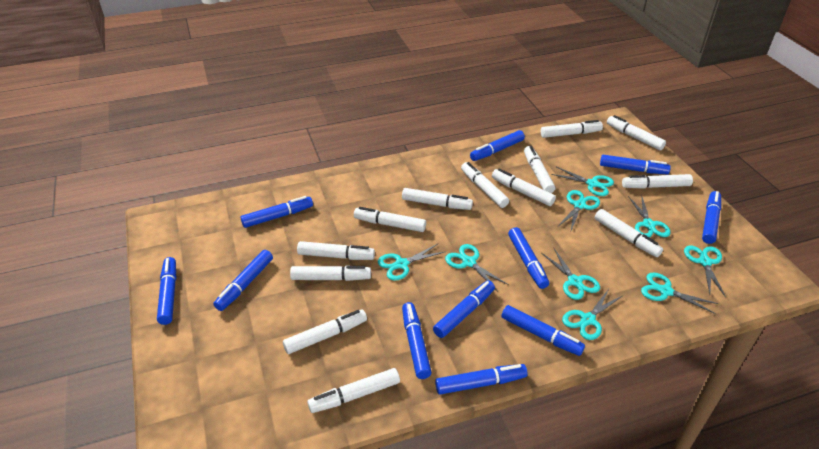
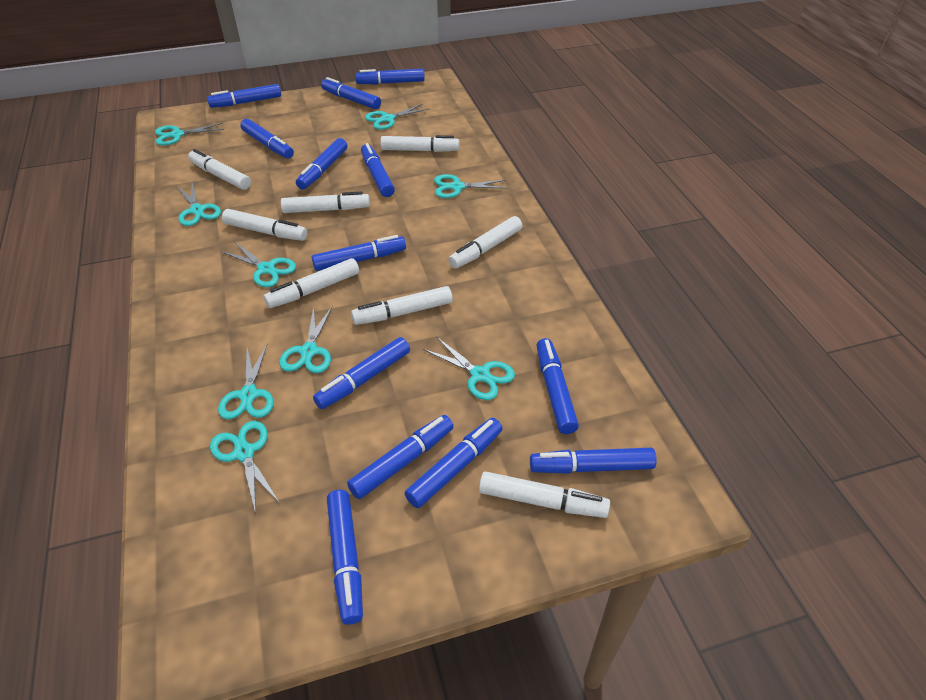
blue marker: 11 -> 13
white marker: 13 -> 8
——————
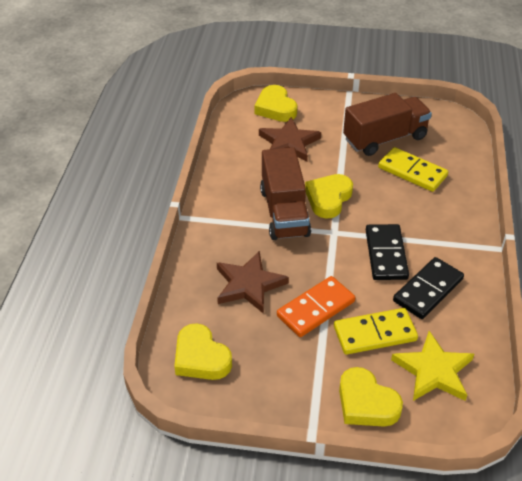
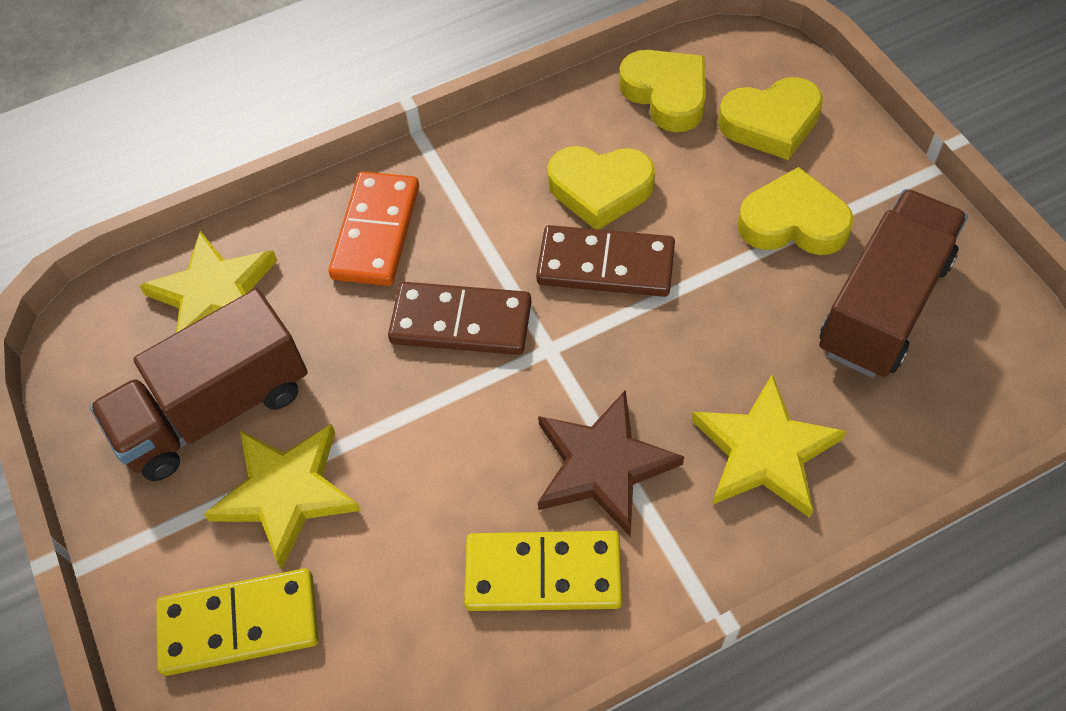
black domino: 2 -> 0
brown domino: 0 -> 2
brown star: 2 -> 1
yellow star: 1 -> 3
——————
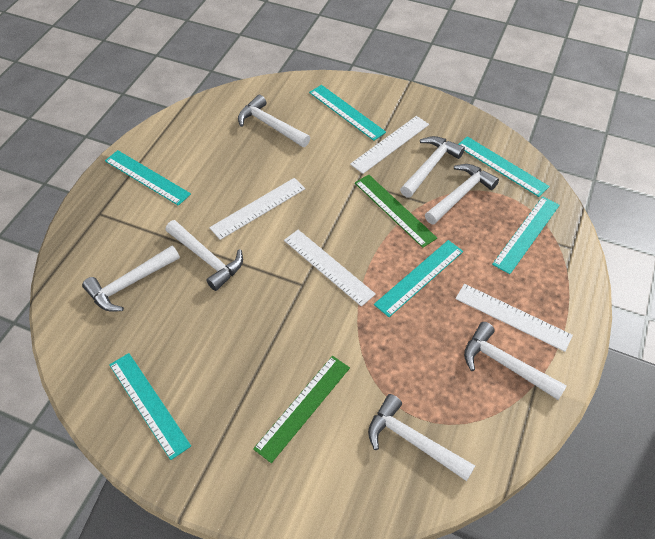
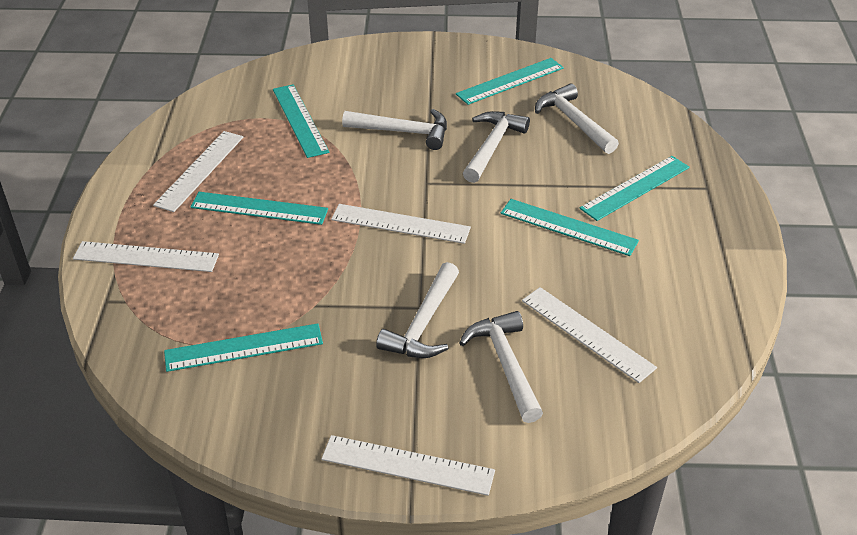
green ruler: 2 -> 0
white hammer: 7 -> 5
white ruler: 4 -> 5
——————
Your goal:
Wherever a line of the records above contains the string "white", copy that line out.

Exercise output:
white marker: 13 -> 8
white hammer: 7 -> 5
white ruler: 4 -> 5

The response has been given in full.